◆ TASK ◆
Pull every line holding the string "spinning" from the records below.

◆ EXERCISE INPUTS ◆
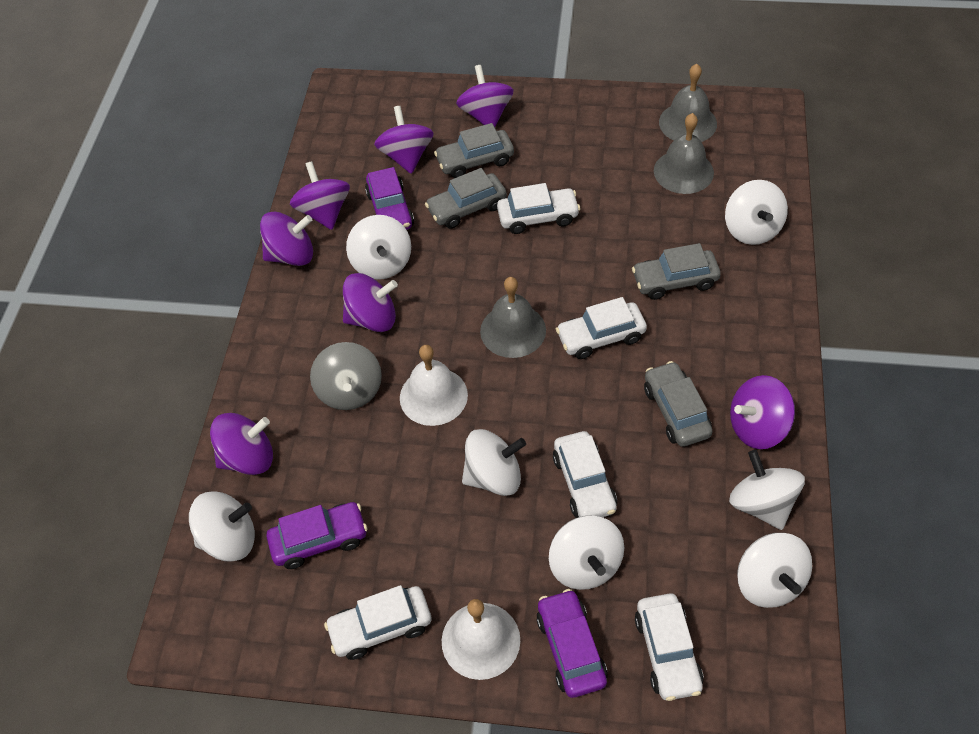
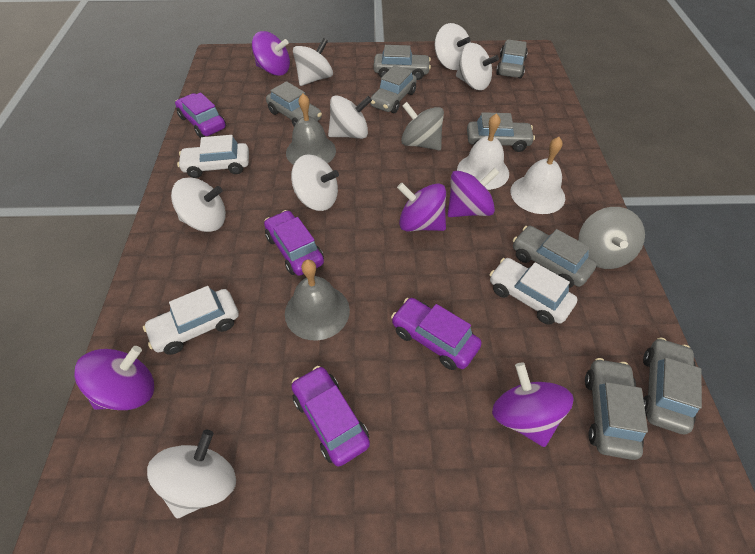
grey bell: 3 -> 2
grey car: 4 -> 8
grey spinning top: 1 -> 2
purple car: 3 -> 4
purple spinning top: 7 -> 5
white car: 5 -> 3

◆ FINISHED TASK ◆
grey spinning top: 1 -> 2
purple spinning top: 7 -> 5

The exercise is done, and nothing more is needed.